ENTRIES SUPPLIED: Begin

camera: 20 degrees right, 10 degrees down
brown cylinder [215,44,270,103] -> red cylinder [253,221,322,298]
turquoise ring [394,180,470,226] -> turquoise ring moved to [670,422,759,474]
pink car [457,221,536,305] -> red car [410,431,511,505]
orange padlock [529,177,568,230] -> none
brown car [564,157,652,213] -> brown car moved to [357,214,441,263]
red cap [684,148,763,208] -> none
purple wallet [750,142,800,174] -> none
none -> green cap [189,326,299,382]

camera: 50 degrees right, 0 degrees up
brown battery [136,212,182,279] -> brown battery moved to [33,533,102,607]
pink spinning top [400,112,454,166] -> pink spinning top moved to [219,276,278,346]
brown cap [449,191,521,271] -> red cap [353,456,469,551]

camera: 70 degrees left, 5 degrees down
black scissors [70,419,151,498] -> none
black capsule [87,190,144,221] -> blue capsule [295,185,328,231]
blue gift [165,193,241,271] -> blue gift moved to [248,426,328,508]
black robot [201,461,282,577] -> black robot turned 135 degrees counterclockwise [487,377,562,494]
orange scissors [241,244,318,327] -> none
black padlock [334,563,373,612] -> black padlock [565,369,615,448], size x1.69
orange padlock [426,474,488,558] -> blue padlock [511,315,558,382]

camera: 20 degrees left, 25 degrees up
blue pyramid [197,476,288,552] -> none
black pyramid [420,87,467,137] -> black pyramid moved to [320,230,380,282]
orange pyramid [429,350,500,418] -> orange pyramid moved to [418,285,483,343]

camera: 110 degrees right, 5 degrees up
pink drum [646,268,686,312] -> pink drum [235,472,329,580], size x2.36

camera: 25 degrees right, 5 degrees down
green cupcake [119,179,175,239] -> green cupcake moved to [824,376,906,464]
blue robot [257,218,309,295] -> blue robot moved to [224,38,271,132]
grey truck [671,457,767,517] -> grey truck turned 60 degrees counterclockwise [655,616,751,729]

ENTRIES SUPPLIED: End

- EXERCISE INSTRUCTIONS -
Look above for the line containing "brown cap [449,191,521,271]". Output from there through the line containing "camera: 110 degrees right, 5 degrees up", exactly and inclusively.

- SOLUTION BELOW -
brown cap [449,191,521,271] -> red cap [353,456,469,551]

camera: 70 degrees left, 5 degrees down
black scissors [70,419,151,498] -> none
black capsule [87,190,144,221] -> blue capsule [295,185,328,231]
blue gift [165,193,241,271] -> blue gift moved to [248,426,328,508]
black robot [201,461,282,577] -> black robot turned 135 degrees counterclockwise [487,377,562,494]
orange scissors [241,244,318,327] -> none
black padlock [334,563,373,612] -> black padlock [565,369,615,448], size x1.69
orange padlock [426,474,488,558] -> blue padlock [511,315,558,382]

camera: 20 degrees left, 25 degrees up
blue pyramid [197,476,288,552] -> none
black pyramid [420,87,467,137] -> black pyramid moved to [320,230,380,282]
orange pyramid [429,350,500,418] -> orange pyramid moved to [418,285,483,343]

camera: 110 degrees right, 5 degrees up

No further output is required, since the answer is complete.